Written task. Rewrite the part that runs from the start of the material through the line containing "49: 10:13 -> 10:26", changing every "dial" to "face" and leaving everything else as it stands.

---------- Extracted entries

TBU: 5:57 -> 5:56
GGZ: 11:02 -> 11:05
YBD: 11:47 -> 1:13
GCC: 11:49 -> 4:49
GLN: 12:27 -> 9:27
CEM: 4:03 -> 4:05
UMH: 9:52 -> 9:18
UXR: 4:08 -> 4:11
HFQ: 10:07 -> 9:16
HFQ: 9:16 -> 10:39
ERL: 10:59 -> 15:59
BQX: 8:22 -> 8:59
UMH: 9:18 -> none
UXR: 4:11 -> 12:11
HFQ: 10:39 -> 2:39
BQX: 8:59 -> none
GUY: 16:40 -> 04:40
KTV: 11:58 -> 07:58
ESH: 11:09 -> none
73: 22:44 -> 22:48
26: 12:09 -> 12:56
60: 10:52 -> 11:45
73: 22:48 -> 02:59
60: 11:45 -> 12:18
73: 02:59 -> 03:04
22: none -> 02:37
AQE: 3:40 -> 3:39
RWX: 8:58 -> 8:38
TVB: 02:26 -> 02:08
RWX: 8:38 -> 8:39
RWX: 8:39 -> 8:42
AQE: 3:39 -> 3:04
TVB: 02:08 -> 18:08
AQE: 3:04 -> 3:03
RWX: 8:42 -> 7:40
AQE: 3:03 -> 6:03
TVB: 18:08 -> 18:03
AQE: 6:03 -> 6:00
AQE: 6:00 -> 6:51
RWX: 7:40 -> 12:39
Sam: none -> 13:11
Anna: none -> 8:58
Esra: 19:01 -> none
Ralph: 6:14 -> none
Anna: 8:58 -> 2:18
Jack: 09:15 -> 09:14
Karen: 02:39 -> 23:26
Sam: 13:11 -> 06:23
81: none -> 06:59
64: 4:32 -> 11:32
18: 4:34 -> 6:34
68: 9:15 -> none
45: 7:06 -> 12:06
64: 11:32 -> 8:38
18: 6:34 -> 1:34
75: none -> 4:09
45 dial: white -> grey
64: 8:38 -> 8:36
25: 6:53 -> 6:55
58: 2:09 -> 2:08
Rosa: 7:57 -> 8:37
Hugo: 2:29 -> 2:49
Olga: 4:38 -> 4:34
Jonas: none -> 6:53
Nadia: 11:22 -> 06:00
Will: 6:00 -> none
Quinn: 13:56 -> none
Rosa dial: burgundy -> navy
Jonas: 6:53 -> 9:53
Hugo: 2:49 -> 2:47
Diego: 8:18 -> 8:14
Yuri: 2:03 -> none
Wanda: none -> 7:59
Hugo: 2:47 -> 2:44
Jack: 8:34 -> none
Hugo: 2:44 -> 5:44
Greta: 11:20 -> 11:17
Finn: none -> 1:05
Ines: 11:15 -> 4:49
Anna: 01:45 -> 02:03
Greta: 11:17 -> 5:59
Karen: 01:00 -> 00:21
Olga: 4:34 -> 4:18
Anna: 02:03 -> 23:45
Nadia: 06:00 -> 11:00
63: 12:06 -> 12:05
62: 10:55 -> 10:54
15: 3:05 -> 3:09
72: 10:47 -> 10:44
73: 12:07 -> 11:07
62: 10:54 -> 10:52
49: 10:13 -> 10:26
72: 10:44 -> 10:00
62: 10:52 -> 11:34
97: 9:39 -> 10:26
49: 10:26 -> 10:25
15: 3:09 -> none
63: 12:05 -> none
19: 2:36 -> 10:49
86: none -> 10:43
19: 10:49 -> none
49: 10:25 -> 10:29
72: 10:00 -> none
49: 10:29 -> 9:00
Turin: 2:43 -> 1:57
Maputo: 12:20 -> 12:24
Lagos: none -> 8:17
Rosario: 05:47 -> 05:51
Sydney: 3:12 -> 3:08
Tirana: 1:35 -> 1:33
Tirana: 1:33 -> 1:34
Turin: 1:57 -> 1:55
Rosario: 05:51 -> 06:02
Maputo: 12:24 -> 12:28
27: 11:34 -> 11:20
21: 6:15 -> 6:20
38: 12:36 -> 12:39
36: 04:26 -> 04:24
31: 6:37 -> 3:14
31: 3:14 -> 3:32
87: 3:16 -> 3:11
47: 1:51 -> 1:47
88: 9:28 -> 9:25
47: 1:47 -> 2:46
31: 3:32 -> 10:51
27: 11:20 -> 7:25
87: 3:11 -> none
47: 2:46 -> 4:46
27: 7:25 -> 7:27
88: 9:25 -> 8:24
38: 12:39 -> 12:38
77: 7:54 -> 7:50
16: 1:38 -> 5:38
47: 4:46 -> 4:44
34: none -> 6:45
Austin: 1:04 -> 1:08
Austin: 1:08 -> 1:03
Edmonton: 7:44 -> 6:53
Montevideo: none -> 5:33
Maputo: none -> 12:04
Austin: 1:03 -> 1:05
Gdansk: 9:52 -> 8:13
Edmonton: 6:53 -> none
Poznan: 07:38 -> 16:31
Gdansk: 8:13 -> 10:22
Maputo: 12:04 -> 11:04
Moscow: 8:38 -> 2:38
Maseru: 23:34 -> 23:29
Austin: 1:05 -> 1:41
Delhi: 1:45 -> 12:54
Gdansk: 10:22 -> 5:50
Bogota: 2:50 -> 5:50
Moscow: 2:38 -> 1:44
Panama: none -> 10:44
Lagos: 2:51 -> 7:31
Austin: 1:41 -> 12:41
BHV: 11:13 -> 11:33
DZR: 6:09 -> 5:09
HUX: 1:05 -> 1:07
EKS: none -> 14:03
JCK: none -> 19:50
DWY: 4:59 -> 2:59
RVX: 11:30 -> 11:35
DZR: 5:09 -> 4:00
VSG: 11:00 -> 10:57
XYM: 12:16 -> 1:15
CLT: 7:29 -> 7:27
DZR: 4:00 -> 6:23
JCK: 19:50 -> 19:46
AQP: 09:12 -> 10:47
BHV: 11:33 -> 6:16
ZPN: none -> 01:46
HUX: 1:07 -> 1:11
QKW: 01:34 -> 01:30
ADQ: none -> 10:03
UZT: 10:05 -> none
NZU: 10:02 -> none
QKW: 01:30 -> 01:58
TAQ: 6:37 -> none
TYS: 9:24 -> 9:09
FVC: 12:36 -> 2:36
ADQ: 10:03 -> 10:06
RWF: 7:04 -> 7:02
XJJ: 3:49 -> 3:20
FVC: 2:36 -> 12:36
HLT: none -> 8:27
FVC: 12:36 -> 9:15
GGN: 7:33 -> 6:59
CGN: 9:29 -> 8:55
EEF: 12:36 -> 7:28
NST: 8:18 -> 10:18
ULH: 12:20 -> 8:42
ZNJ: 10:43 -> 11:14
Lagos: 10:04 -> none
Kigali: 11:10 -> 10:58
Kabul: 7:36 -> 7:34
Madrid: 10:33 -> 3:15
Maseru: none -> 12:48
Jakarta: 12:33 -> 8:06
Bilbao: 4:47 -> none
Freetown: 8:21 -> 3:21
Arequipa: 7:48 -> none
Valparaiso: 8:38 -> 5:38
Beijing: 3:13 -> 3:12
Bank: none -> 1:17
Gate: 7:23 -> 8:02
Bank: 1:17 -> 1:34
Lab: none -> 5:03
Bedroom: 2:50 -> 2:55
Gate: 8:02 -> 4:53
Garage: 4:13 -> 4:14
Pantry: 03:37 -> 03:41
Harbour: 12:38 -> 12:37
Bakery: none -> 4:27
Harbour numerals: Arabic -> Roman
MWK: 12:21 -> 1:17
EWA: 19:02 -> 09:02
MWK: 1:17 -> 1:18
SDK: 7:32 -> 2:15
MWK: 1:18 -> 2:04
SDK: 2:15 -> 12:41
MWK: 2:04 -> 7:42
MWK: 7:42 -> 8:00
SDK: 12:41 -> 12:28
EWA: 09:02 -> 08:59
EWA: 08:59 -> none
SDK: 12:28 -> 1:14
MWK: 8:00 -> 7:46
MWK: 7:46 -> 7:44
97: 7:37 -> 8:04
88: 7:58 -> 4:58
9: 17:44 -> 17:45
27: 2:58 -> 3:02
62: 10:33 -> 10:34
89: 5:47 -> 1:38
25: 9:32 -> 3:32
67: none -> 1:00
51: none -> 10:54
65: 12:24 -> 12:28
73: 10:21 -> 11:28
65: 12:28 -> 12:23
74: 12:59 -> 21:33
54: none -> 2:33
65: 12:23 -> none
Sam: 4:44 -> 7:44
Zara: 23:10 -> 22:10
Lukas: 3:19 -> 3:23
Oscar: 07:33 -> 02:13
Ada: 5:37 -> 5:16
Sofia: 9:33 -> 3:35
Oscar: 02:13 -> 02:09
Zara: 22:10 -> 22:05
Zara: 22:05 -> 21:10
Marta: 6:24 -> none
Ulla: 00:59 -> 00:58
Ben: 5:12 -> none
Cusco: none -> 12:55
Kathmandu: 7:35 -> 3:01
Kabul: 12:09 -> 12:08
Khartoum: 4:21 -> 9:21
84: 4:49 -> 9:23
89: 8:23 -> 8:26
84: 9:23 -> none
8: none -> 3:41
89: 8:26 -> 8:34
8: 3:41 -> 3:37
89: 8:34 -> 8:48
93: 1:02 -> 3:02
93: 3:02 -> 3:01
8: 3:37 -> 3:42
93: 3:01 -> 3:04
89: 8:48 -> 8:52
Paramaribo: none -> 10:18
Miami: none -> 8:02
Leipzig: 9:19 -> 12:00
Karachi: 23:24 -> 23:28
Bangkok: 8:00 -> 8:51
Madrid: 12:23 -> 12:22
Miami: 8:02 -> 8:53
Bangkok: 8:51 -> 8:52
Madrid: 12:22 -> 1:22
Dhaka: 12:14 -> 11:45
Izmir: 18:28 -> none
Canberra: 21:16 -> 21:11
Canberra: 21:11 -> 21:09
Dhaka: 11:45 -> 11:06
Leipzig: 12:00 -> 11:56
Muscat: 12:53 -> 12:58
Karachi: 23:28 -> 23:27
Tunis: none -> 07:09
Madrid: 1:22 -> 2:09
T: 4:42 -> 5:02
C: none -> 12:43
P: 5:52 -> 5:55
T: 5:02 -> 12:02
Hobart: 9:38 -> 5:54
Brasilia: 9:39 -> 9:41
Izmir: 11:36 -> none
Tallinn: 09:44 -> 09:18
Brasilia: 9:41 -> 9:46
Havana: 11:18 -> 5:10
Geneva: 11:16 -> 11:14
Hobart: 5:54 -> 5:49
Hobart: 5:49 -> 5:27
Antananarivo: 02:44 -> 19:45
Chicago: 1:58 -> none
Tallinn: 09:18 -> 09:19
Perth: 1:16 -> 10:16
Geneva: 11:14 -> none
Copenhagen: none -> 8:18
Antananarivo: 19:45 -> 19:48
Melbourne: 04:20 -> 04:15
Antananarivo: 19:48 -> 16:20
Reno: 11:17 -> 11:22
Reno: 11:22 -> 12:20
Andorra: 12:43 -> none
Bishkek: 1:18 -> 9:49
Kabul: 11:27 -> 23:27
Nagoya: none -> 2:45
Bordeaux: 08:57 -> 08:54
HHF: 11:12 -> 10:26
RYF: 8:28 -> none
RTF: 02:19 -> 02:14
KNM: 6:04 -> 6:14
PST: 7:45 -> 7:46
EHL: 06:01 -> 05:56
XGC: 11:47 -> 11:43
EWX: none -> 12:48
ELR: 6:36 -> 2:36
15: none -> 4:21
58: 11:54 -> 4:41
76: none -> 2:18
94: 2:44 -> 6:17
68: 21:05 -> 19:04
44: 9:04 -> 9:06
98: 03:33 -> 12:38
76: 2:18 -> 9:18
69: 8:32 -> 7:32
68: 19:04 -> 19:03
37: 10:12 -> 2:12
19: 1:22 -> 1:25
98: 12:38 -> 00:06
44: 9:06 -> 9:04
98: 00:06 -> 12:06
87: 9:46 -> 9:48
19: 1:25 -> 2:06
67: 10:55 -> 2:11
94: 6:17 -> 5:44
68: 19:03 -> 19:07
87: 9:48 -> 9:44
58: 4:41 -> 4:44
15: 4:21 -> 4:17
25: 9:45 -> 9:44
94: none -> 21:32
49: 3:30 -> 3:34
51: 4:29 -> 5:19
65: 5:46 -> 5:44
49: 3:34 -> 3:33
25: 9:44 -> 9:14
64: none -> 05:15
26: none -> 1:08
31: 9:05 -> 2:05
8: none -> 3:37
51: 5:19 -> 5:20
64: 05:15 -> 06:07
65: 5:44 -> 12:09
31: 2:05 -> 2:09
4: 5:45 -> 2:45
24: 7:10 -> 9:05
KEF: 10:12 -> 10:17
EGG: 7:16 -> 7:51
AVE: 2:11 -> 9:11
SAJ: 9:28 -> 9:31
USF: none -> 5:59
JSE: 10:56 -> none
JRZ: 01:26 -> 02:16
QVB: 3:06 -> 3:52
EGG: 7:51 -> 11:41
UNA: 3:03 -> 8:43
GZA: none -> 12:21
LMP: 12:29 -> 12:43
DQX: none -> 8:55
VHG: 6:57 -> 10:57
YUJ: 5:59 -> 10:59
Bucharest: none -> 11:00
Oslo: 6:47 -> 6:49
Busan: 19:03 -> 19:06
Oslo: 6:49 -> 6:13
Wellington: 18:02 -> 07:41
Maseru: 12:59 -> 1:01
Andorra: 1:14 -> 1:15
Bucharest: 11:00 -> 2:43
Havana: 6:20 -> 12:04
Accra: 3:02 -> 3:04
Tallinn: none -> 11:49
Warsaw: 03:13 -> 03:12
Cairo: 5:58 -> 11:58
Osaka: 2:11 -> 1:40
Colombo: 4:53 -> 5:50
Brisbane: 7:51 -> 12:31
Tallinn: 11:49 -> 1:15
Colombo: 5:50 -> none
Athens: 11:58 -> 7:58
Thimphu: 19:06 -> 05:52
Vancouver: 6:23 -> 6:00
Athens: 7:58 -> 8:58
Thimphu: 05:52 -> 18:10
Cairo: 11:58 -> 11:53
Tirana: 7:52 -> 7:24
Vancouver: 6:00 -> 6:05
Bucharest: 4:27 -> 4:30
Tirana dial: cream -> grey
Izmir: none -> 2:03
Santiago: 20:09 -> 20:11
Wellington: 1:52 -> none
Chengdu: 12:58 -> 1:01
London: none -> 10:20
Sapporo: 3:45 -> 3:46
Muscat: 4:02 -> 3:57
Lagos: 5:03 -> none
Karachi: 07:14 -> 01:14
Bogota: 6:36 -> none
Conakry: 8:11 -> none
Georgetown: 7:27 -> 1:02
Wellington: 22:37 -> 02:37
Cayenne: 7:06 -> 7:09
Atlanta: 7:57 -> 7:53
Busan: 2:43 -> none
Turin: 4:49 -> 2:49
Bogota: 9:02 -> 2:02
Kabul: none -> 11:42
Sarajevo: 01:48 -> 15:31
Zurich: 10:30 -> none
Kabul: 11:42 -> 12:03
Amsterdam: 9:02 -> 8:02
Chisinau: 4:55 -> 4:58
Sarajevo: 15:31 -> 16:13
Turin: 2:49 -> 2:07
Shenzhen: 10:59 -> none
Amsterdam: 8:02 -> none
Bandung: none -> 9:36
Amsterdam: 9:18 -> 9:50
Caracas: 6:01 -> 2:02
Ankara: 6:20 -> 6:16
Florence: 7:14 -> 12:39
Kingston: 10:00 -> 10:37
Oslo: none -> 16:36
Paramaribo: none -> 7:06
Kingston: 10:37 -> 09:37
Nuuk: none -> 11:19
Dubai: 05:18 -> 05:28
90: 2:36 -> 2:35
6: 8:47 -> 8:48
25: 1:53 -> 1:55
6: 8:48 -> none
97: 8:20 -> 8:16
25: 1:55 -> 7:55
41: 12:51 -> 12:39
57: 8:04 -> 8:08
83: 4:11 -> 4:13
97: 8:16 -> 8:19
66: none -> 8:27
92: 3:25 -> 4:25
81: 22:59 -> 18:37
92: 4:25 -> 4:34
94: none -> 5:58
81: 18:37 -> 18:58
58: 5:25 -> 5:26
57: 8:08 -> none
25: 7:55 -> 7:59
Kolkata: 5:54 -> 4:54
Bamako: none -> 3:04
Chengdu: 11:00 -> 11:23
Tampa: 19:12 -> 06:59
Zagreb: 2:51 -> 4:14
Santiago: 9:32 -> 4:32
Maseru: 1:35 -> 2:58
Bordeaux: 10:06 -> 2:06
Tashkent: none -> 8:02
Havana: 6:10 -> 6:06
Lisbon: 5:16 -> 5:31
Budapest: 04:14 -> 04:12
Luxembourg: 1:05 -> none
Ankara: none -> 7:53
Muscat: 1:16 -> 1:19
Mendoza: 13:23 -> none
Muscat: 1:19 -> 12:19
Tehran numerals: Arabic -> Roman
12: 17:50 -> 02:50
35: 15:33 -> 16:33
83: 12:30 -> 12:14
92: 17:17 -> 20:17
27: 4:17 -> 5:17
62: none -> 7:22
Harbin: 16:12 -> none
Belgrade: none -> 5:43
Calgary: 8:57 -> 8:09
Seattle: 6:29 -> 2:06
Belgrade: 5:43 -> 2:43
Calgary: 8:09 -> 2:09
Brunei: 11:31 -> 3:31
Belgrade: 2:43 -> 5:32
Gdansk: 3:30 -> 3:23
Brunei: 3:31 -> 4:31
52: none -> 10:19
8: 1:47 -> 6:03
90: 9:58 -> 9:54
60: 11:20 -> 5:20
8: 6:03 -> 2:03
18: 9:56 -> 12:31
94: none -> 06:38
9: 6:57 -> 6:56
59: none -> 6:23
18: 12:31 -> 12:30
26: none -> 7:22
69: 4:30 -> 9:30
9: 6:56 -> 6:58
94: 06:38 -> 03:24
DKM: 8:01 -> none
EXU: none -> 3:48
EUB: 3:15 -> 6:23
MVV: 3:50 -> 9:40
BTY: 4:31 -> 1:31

--------------------

Complete response.
TBU: 5:57 -> 5:56
GGZ: 11:02 -> 11:05
YBD: 11:47 -> 1:13
GCC: 11:49 -> 4:49
GLN: 12:27 -> 9:27
CEM: 4:03 -> 4:05
UMH: 9:52 -> 9:18
UXR: 4:08 -> 4:11
HFQ: 10:07 -> 9:16
HFQ: 9:16 -> 10:39
ERL: 10:59 -> 15:59
BQX: 8:22 -> 8:59
UMH: 9:18 -> none
UXR: 4:11 -> 12:11
HFQ: 10:39 -> 2:39
BQX: 8:59 -> none
GUY: 16:40 -> 04:40
KTV: 11:58 -> 07:58
ESH: 11:09 -> none
73: 22:44 -> 22:48
26: 12:09 -> 12:56
60: 10:52 -> 11:45
73: 22:48 -> 02:59
60: 11:45 -> 12:18
73: 02:59 -> 03:04
22: none -> 02:37
AQE: 3:40 -> 3:39
RWX: 8:58 -> 8:38
TVB: 02:26 -> 02:08
RWX: 8:38 -> 8:39
RWX: 8:39 -> 8:42
AQE: 3:39 -> 3:04
TVB: 02:08 -> 18:08
AQE: 3:04 -> 3:03
RWX: 8:42 -> 7:40
AQE: 3:03 -> 6:03
TVB: 18:08 -> 18:03
AQE: 6:03 -> 6:00
AQE: 6:00 -> 6:51
RWX: 7:40 -> 12:39
Sam: none -> 13:11
Anna: none -> 8:58
Esra: 19:01 -> none
Ralph: 6:14 -> none
Anna: 8:58 -> 2:18
Jack: 09:15 -> 09:14
Karen: 02:39 -> 23:26
Sam: 13:11 -> 06:23
81: none -> 06:59
64: 4:32 -> 11:32
18: 4:34 -> 6:34
68: 9:15 -> none
45: 7:06 -> 12:06
64: 11:32 -> 8:38
18: 6:34 -> 1:34
75: none -> 4:09
45 face: white -> grey
64: 8:38 -> 8:36
25: 6:53 -> 6:55
58: 2:09 -> 2:08
Rosa: 7:57 -> 8:37
Hugo: 2:29 -> 2:49
Olga: 4:38 -> 4:34
Jonas: none -> 6:53
Nadia: 11:22 -> 06:00
Will: 6:00 -> none
Quinn: 13:56 -> none
Rosa face: burgundy -> navy
Jonas: 6:53 -> 9:53
Hugo: 2:49 -> 2:47
Diego: 8:18 -> 8:14
Yuri: 2:03 -> none
Wanda: none -> 7:59
Hugo: 2:47 -> 2:44
Jack: 8:34 -> none
Hugo: 2:44 -> 5:44
Greta: 11:20 -> 11:17
Finn: none -> 1:05
Ines: 11:15 -> 4:49
Anna: 01:45 -> 02:03
Greta: 11:17 -> 5:59
Karen: 01:00 -> 00:21
Olga: 4:34 -> 4:18
Anna: 02:03 -> 23:45
Nadia: 06:00 -> 11:00
63: 12:06 -> 12:05
62: 10:55 -> 10:54
15: 3:05 -> 3:09
72: 10:47 -> 10:44
73: 12:07 -> 11:07
62: 10:54 -> 10:52
49: 10:13 -> 10:26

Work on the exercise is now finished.